* Task directions
From the records below, output exactly the lines running from the line containing "pink arrow: (131, 108)" through the line containing "brown circle: (71, 119) -> (94, 142), moved", and no others.

* Exercise material
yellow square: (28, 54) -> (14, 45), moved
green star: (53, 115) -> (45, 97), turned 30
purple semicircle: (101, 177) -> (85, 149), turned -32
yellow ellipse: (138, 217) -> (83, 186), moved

---

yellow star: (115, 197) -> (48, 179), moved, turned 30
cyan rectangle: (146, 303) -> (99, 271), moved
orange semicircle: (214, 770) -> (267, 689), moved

---

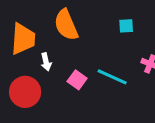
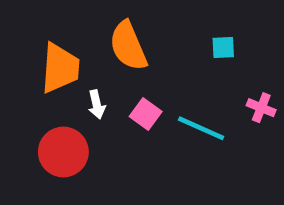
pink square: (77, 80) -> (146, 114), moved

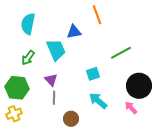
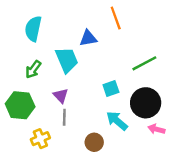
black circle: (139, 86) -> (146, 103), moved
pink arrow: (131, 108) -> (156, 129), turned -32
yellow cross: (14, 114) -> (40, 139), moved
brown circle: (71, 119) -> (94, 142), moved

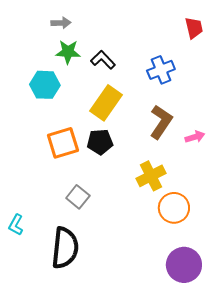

* Response to the exercise
pink arrow: (131, 108) -> (156, 129), turned -32
yellow cross: (14, 114) -> (40, 139), moved
brown circle: (71, 119) -> (94, 142), moved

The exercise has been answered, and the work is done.